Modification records
****

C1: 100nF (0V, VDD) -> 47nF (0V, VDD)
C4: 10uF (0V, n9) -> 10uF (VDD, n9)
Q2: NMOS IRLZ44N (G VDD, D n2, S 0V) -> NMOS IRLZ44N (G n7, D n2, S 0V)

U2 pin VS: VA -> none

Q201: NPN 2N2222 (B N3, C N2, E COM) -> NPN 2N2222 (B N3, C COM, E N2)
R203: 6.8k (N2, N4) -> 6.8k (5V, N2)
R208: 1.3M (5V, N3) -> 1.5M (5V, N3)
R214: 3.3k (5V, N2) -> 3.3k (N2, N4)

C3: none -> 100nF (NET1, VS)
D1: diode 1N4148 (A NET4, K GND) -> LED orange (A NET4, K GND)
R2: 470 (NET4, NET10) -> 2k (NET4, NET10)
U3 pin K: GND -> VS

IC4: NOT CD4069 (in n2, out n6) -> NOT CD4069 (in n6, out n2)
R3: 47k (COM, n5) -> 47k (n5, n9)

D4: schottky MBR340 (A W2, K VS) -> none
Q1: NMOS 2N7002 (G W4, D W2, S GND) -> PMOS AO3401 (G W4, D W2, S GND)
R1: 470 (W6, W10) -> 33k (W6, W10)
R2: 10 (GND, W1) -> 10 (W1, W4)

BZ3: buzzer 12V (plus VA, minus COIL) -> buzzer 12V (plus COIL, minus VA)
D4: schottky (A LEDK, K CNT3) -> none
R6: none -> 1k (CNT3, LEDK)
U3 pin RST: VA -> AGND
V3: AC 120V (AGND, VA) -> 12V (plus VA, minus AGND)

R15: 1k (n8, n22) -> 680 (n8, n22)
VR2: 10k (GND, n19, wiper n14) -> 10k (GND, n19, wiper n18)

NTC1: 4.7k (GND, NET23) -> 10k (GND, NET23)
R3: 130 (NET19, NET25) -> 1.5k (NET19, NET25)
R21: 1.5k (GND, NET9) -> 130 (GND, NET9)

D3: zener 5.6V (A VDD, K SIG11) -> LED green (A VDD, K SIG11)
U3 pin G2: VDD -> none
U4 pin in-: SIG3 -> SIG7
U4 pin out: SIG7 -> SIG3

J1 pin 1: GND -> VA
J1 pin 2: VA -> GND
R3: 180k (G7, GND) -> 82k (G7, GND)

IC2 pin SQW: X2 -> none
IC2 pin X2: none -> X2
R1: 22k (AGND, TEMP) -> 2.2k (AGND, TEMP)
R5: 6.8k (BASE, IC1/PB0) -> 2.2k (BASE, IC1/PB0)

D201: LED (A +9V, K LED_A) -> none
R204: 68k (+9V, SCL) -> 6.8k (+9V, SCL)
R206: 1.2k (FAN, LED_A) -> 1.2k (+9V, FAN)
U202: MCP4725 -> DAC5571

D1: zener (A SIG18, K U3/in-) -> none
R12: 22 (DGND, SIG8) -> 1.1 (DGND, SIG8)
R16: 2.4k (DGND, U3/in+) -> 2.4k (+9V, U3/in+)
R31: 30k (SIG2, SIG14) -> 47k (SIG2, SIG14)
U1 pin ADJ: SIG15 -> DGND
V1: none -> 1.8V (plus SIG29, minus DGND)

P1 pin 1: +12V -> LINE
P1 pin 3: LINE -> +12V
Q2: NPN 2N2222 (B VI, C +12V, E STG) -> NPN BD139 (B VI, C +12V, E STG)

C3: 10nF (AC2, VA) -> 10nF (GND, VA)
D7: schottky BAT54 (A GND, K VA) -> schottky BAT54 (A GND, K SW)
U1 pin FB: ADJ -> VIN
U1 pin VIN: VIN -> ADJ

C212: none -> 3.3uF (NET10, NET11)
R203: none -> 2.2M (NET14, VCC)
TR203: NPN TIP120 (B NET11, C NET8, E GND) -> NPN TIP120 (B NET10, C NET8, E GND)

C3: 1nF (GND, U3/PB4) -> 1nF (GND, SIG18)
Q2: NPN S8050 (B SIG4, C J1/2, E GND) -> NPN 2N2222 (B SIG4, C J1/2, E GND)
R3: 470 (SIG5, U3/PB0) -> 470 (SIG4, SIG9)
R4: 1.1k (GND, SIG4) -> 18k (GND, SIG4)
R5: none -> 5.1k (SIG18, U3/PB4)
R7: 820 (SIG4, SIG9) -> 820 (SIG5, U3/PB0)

****

#### Work required:
Every line of the data should be copied exactly.

#### Response to this exercise:
C1: 100nF (0V, VDD) -> 47nF (0V, VDD)
C4: 10uF (0V, n9) -> 10uF (VDD, n9)
Q2: NMOS IRLZ44N (G VDD, D n2, S 0V) -> NMOS IRLZ44N (G n7, D n2, S 0V)

U2 pin VS: VA -> none

Q201: NPN 2N2222 (B N3, C N2, E COM) -> NPN 2N2222 (B N3, C COM, E N2)
R203: 6.8k (N2, N4) -> 6.8k (5V, N2)
R208: 1.3M (5V, N3) -> 1.5M (5V, N3)
R214: 3.3k (5V, N2) -> 3.3k (N2, N4)

C3: none -> 100nF (NET1, VS)
D1: diode 1N4148 (A NET4, K GND) -> LED orange (A NET4, K GND)
R2: 470 (NET4, NET10) -> 2k (NET4, NET10)
U3 pin K: GND -> VS

IC4: NOT CD4069 (in n2, out n6) -> NOT CD4069 (in n6, out n2)
R3: 47k (COM, n5) -> 47k (n5, n9)

D4: schottky MBR340 (A W2, K VS) -> none
Q1: NMOS 2N7002 (G W4, D W2, S GND) -> PMOS AO3401 (G W4, D W2, S GND)
R1: 470 (W6, W10) -> 33k (W6, W10)
R2: 10 (GND, W1) -> 10 (W1, W4)

BZ3: buzzer 12V (plus VA, minus COIL) -> buzzer 12V (plus COIL, minus VA)
D4: schottky (A LEDK, K CNT3) -> none
R6: none -> 1k (CNT3, LEDK)
U3 pin RST: VA -> AGND
V3: AC 120V (AGND, VA) -> 12V (plus VA, minus AGND)

R15: 1k (n8, n22) -> 680 (n8, n22)
VR2: 10k (GND, n19, wiper n14) -> 10k (GND, n19, wiper n18)

NTC1: 4.7k (GND, NET23) -> 10k (GND, NET23)
R3: 130 (NET19, NET25) -> 1.5k (NET19, NET25)
R21: 1.5k (GND, NET9) -> 130 (GND, NET9)

D3: zener 5.6V (A VDD, K SIG11) -> LED green (A VDD, K SIG11)
U3 pin G2: VDD -> none
U4 pin in-: SIG3 -> SIG7
U4 pin out: SIG7 -> SIG3

J1 pin 1: GND -> VA
J1 pin 2: VA -> GND
R3: 180k (G7, GND) -> 82k (G7, GND)

IC2 pin SQW: X2 -> none
IC2 pin X2: none -> X2
R1: 22k (AGND, TEMP) -> 2.2k (AGND, TEMP)
R5: 6.8k (BASE, IC1/PB0) -> 2.2k (BASE, IC1/PB0)

D201: LED (A +9V, K LED_A) -> none
R204: 68k (+9V, SCL) -> 6.8k (+9V, SCL)
R206: 1.2k (FAN, LED_A) -> 1.2k (+9V, FAN)
U202: MCP4725 -> DAC5571

D1: zener (A SIG18, K U3/in-) -> none
R12: 22 (DGND, SIG8) -> 1.1 (DGND, SIG8)
R16: 2.4k (DGND, U3/in+) -> 2.4k (+9V, U3/in+)
R31: 30k (SIG2, SIG14) -> 47k (SIG2, SIG14)
U1 pin ADJ: SIG15 -> DGND
V1: none -> 1.8V (plus SIG29, minus DGND)

P1 pin 1: +12V -> LINE
P1 pin 3: LINE -> +12V
Q2: NPN 2N2222 (B VI, C +12V, E STG) -> NPN BD139 (B VI, C +12V, E STG)

C3: 10nF (AC2, VA) -> 10nF (GND, VA)
D7: schottky BAT54 (A GND, K VA) -> schottky BAT54 (A GND, K SW)
U1 pin FB: ADJ -> VIN
U1 pin VIN: VIN -> ADJ

C212: none -> 3.3uF (NET10, NET11)
R203: none -> 2.2M (NET14, VCC)
TR203: NPN TIP120 (B NET11, C NET8, E GND) -> NPN TIP120 (B NET10, C NET8, E GND)

C3: 1nF (GND, U3/PB4) -> 1nF (GND, SIG18)
Q2: NPN S8050 (B SIG4, C J1/2, E GND) -> NPN 2N2222 (B SIG4, C J1/2, E GND)
R3: 470 (SIG5, U3/PB0) -> 470 (SIG4, SIG9)
R4: 1.1k (GND, SIG4) -> 18k (GND, SIG4)
R5: none -> 5.1k (SIG18, U3/PB4)
R7: 820 (SIG4, SIG9) -> 820 (SIG5, U3/PB0)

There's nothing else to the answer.